Collection entries:
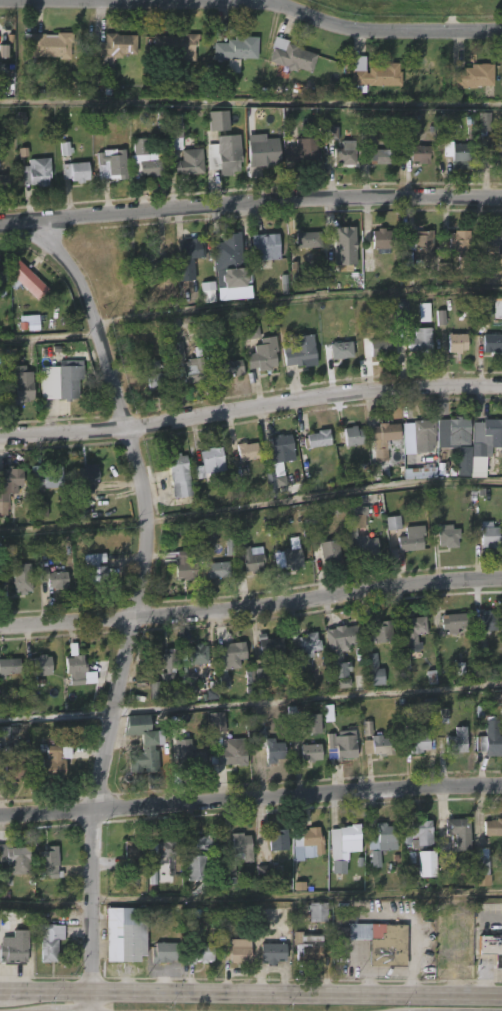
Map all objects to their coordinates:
road: (138, 1)
road: (275, 1)
road: (386, 31)
building: (118, 44)
building: (50, 45)
building: (180, 45)
building: (236, 49)
building: (289, 56)
building: (470, 76)
building: (373, 77)
road: (251, 102)
building: (218, 119)
building: (176, 132)
building: (330, 132)
building: (262, 150)
building: (305, 152)
building: (419, 152)
building: (223, 153)
building: (343, 153)
building: (494, 154)
building: (457, 155)
building: (147, 156)
building: (375, 156)
building: (111, 163)
building: (189, 165)
building: (35, 171)
building: (75, 172)
building: (6, 181)
road: (250, 201)
building: (308, 239)
building: (377, 239)
building: (492, 239)
building: (344, 240)
building: (416, 246)
building: (264, 247)
building: (457, 248)
building: (189, 249)
building: (227, 257)
building: (145, 262)
building: (186, 270)
building: (3, 276)
building: (27, 279)
building: (208, 292)
building: (423, 312)
building: (400, 313)
building: (249, 331)
building: (417, 340)
building: (489, 342)
building: (453, 343)
building: (376, 348)
building: (299, 350)
building: (338, 350)
building: (261, 354)
building: (185, 367)
building: (230, 368)
building: (152, 376)
building: (72, 378)
building: (1, 383)
building: (20, 387)
road: (250, 409)
building: (456, 427)
building: (386, 431)
building: (486, 434)
building: (350, 435)
building: (421, 435)
building: (318, 438)
building: (280, 452)
building: (245, 457)
building: (210, 463)
building: (176, 476)
building: (54, 478)
building: (90, 478)
building: (10, 486)
building: (41, 509)
building: (392, 523)
building: (445, 535)
building: (488, 535)
building: (408, 539)
building: (229, 547)
building: (365, 547)
building: (329, 551)
building: (289, 560)
building: (249, 564)
building: (185, 566)
building: (98, 569)
building: (213, 571)
building: (53, 577)
building: (21, 578)
road: (143, 591)
road: (251, 601)
building: (451, 621)
building: (488, 621)
building: (379, 631)
building: (412, 631)
building: (264, 643)
building: (303, 643)
building: (198, 654)
building: (229, 655)
building: (334, 656)
building: (168, 663)
building: (42, 664)
building: (10, 666)
building: (77, 669)
building: (371, 669)
building: (189, 679)
road: (309, 698)
building: (216, 722)
building: (309, 722)
building: (4, 733)
building: (488, 740)
building: (457, 741)
building: (264, 742)
building: (418, 742)
building: (141, 744)
building: (376, 744)
building: (337, 746)
building: (307, 751)
building: (188, 755)
building: (234, 758)
building: (58, 759)
building: (12, 771)
road: (251, 801)
building: (491, 826)
building: (417, 832)
building: (456, 832)
building: (346, 838)
building: (275, 840)
building: (304, 841)
building: (379, 842)
building: (236, 846)
building: (164, 847)
building: (136, 853)
building: (199, 858)
building: (14, 862)
building: (52, 863)
building: (425, 864)
building: (480, 867)
building: (229, 868)
building: (267, 871)
road: (297, 896)
building: (314, 911)
building: (14, 919)
building: (124, 935)
building: (52, 942)
building: (17, 946)
building: (386, 947)
building: (308, 948)
building: (490, 948)
building: (163, 952)
building: (196, 953)
building: (272, 953)
building: (233, 954)
road: (389, 974)
road: (2, 991)
road: (48, 991)
road: (297, 994)
road: (92, 1001)

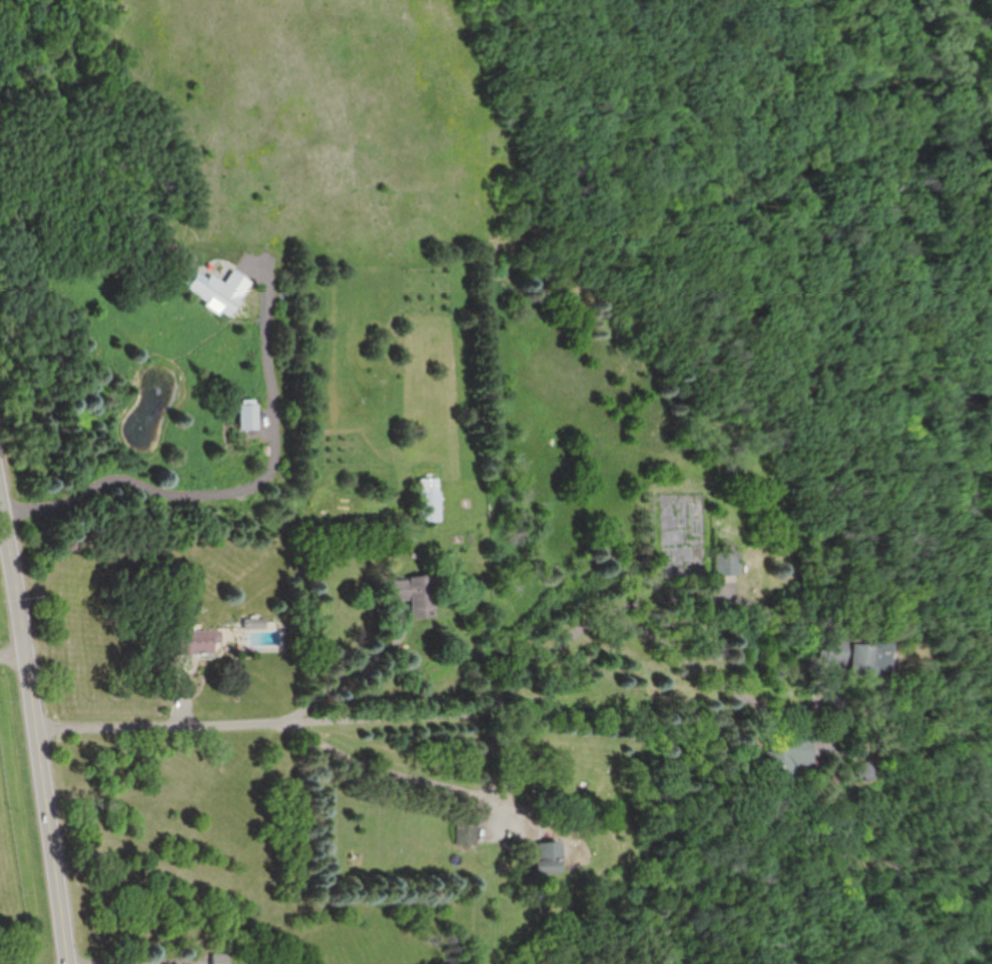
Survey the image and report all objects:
park: (537, 146)
road: (763, 198)
road: (235, 482)
building: (428, 500)
building: (726, 563)
road: (19, 596)
building: (415, 596)
road: (687, 597)
building: (192, 642)
building: (857, 656)
road: (15, 660)
road: (353, 671)
road: (391, 720)
road: (167, 726)
building: (784, 755)
road: (403, 772)
building: (862, 773)
road: (55, 846)
building: (545, 857)
building: (219, 959)
road: (135, 961)

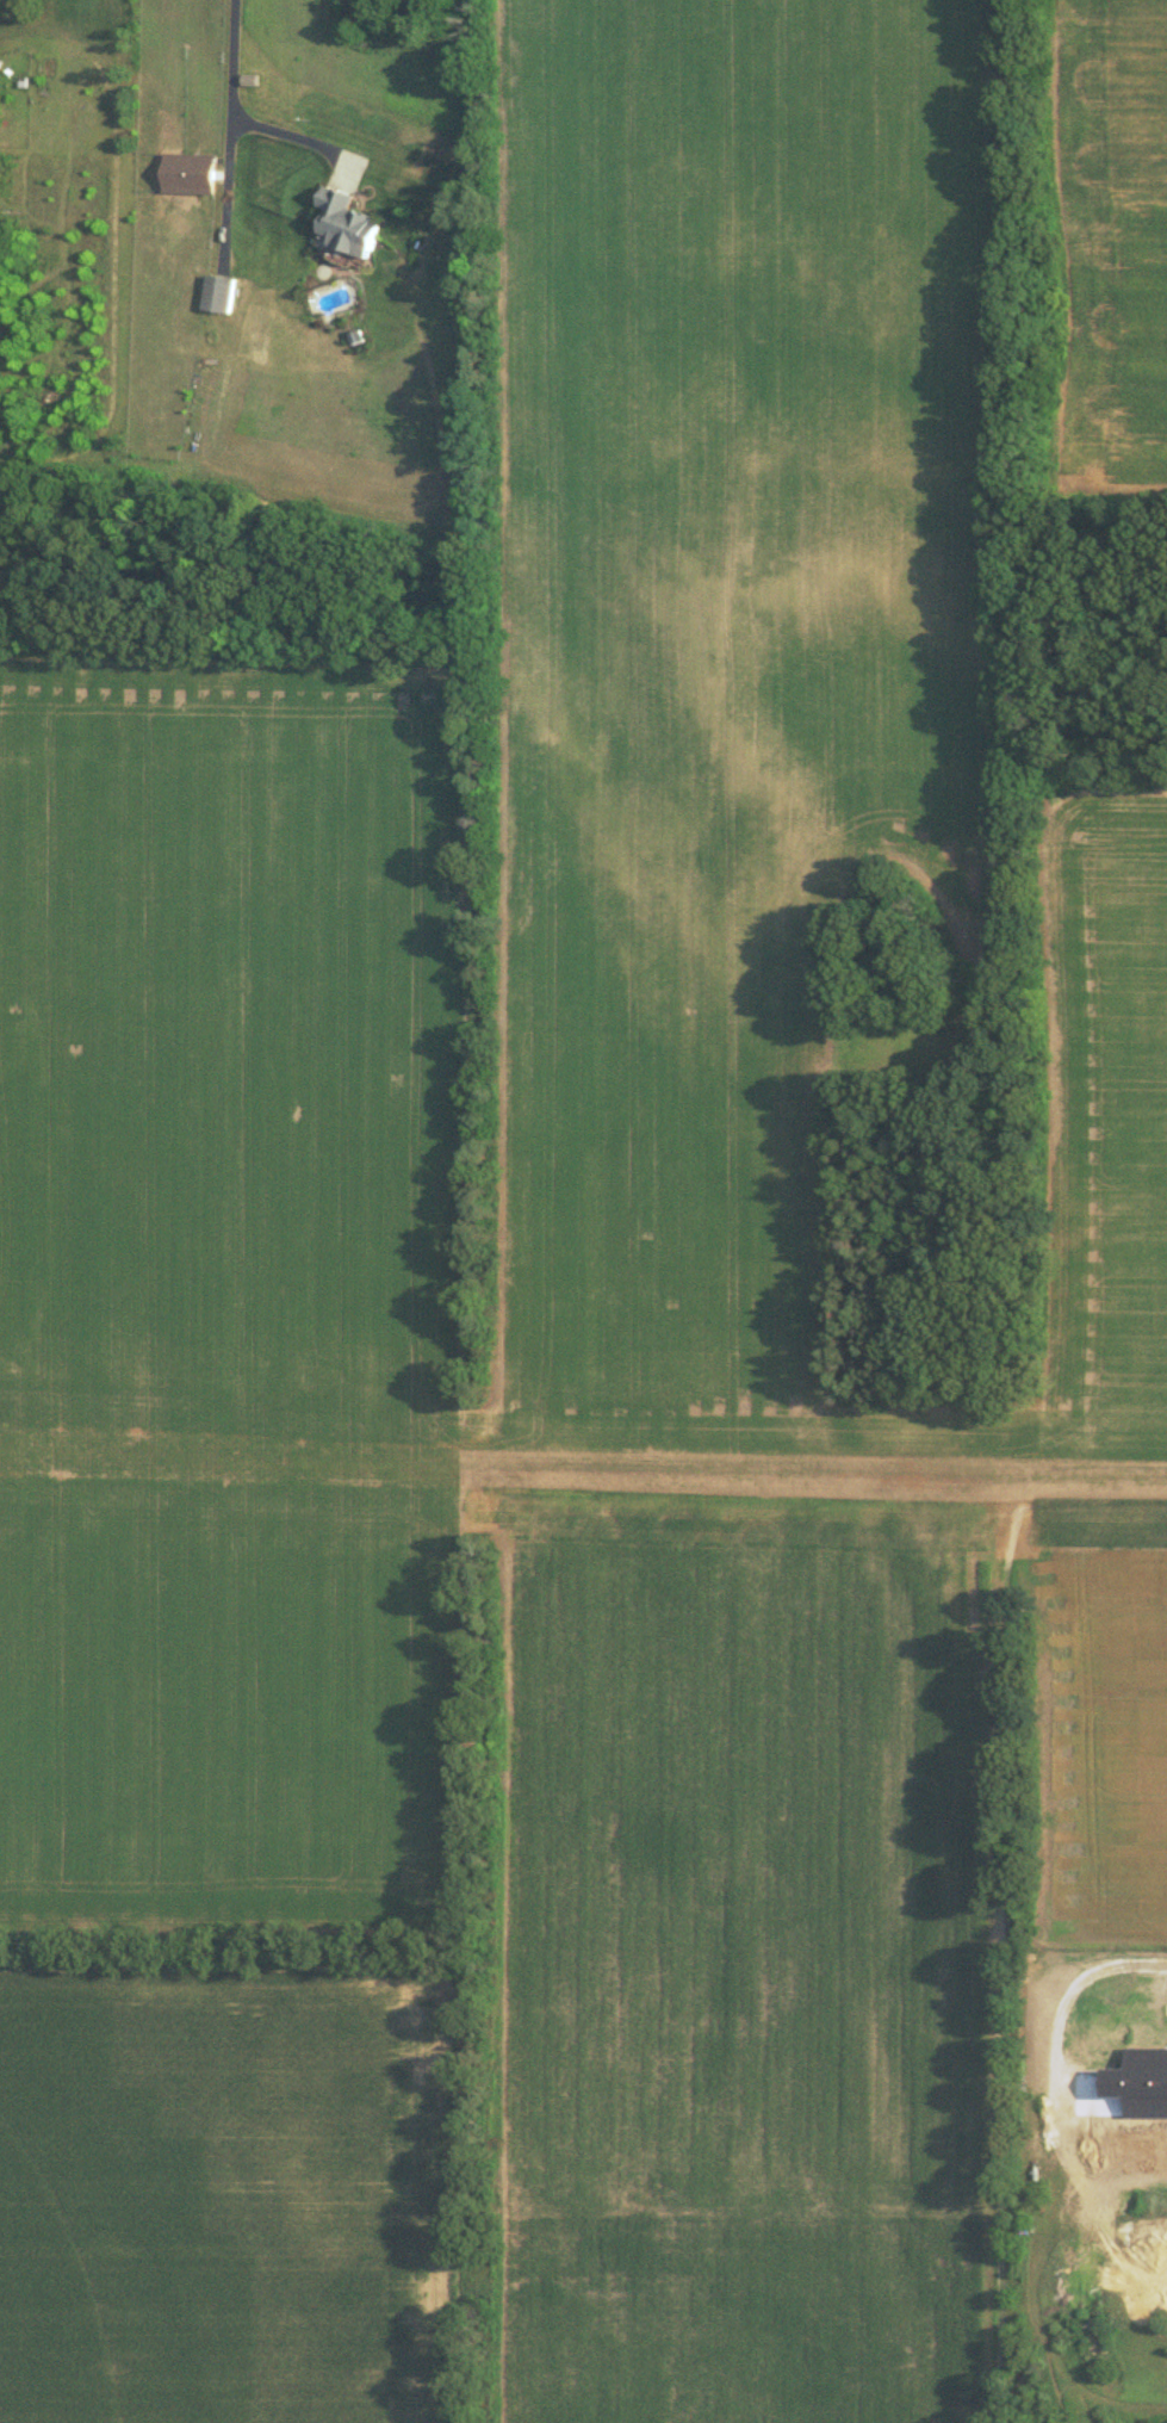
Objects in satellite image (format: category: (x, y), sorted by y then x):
road: (225, 105)
building: (184, 171)
building: (344, 220)
building: (214, 291)
crop: (757, 708)
crop: (774, 754)
crop: (213, 1061)
airport runway: (583, 1460)
crop: (258, 1714)
crop: (1097, 1722)
crop: (775, 1956)
crop: (232, 2182)

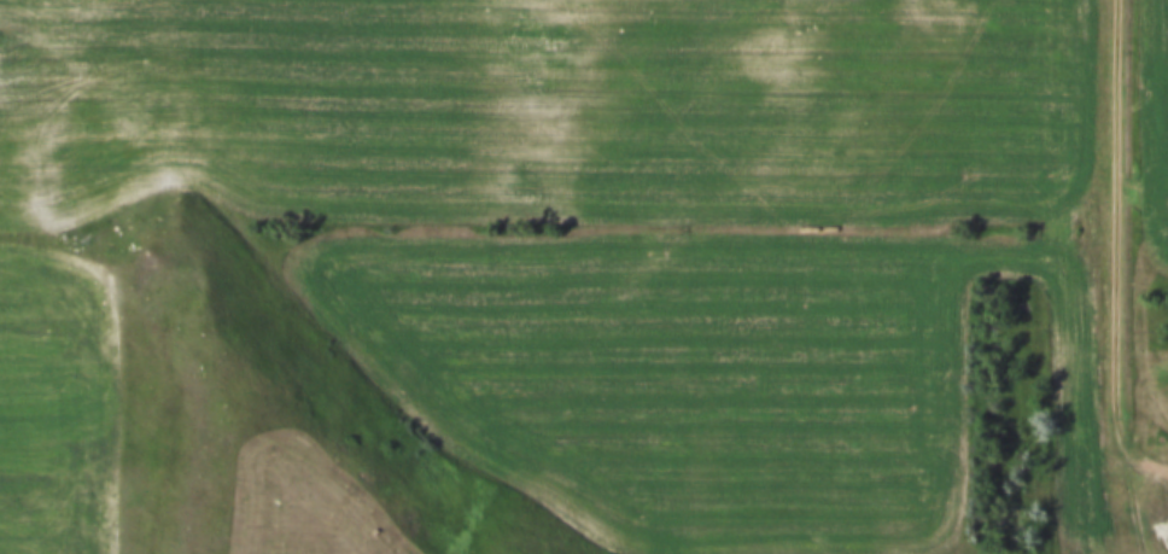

__WHAT THE EXERCISE ASKS__:
Output every record verbatim, excluding any picture it contains.

__RESPONSE BOX__:
Map all objects to their coordinates:
road: (138, 1)
road: (275, 1)
road: (386, 31)
building: (118, 44)
building: (50, 45)
building: (180, 45)
building: (236, 49)
building: (289, 56)
building: (470, 76)
building: (373, 77)
road: (251, 102)
building: (218, 119)
building: (176, 132)
building: (330, 132)
building: (262, 150)
building: (305, 152)
building: (419, 152)
building: (223, 153)
building: (343, 153)
building: (494, 154)
building: (457, 155)
building: (147, 156)
building: (375, 156)
building: (111, 163)
building: (189, 165)
building: (35, 171)
building: (75, 172)
building: (6, 181)
road: (250, 201)
building: (308, 239)
building: (377, 239)
building: (492, 239)
building: (344, 240)
building: (416, 246)
building: (264, 247)
building: (457, 248)
building: (189, 249)
building: (227, 257)
building: (145, 262)
building: (186, 270)
building: (3, 276)
building: (27, 279)
building: (208, 292)
building: (423, 312)
building: (400, 313)
building: (249, 331)
building: (417, 340)
building: (489, 342)
building: (453, 343)
building: (376, 348)
building: (299, 350)
building: (338, 350)
building: (261, 354)
building: (185, 367)
building: (230, 368)
building: (152, 376)
building: (72, 378)
building: (1, 383)
building: (20, 387)
road: (250, 409)
building: (456, 427)
building: (386, 431)
building: (486, 434)
building: (350, 435)
building: (421, 435)
building: (318, 438)
building: (280, 452)
building: (245, 457)
building: (210, 463)
building: (176, 476)
building: (54, 478)
building: (90, 478)
building: (10, 486)
building: (41, 509)
building: (392, 523)
building: (445, 535)
building: (488, 535)
building: (408, 539)
building: (229, 547)
building: (365, 547)
building: (329, 551)
building: (289, 560)
building: (249, 564)
building: (185, 566)
building: (98, 569)
building: (213, 571)
building: (53, 577)
building: (21, 578)
road: (143, 591)
road: (251, 601)
building: (451, 621)
building: (488, 621)
building: (379, 631)
building: (412, 631)
building: (264, 643)
building: (303, 643)
building: (198, 654)
building: (229, 655)
building: (334, 656)
building: (168, 663)
building: (42, 664)
building: (10, 666)
building: (77, 669)
building: (371, 669)
building: (189, 679)
road: (309, 698)
building: (216, 722)
building: (309, 722)
building: (4, 733)
building: (488, 740)
building: (457, 741)
building: (264, 742)
building: (418, 742)
building: (141, 744)
building: (376, 744)
building: (337, 746)
building: (307, 751)
building: (188, 755)
building: (234, 758)
building: (58, 759)
building: (12, 771)
road: (251, 801)
building: (491, 826)
building: (417, 832)
building: (456, 832)
building: (346, 838)
building: (275, 840)
building: (304, 841)
building: (379, 842)
building: (236, 846)
building: (164, 847)
building: (136, 853)
building: (199, 858)
building: (14, 862)
building: (52, 863)
building: (425, 864)
building: (480, 867)
building: (229, 868)
building: (267, 871)
road: (297, 896)
building: (314, 911)
building: (14, 919)
building: (124, 935)
building: (52, 942)
building: (17, 946)
building: (386, 947)
building: (308, 948)
building: (490, 948)
building: (163, 952)
building: (196, 953)
building: (272, 953)
building: (233, 954)
road: (389, 974)
road: (2, 991)
road: (48, 991)
road: (297, 994)
road: (92, 1001)

Survey the image and report all objects:
park: (537, 146)
road: (763, 198)
road: (235, 482)
building: (428, 500)
building: (726, 563)
road: (19, 596)
building: (415, 596)
road: (687, 597)
building: (192, 642)
building: (857, 656)
road: (15, 660)
road: (353, 671)
road: (391, 720)
road: (167, 726)
building: (784, 755)
road: (403, 772)
building: (862, 773)
road: (55, 846)
building: (545, 857)
building: (219, 959)
road: (135, 961)

Objects in satellite image (format: category: (x, y), sorted by y then x):
road: (225, 105)
building: (184, 171)
building: (344, 220)
building: (214, 291)
crop: (757, 708)
crop: (774, 754)
crop: (213, 1061)
airport runway: (583, 1460)
crop: (258, 1714)
crop: (1097, 1722)
crop: (775, 1956)
crop: (232, 2182)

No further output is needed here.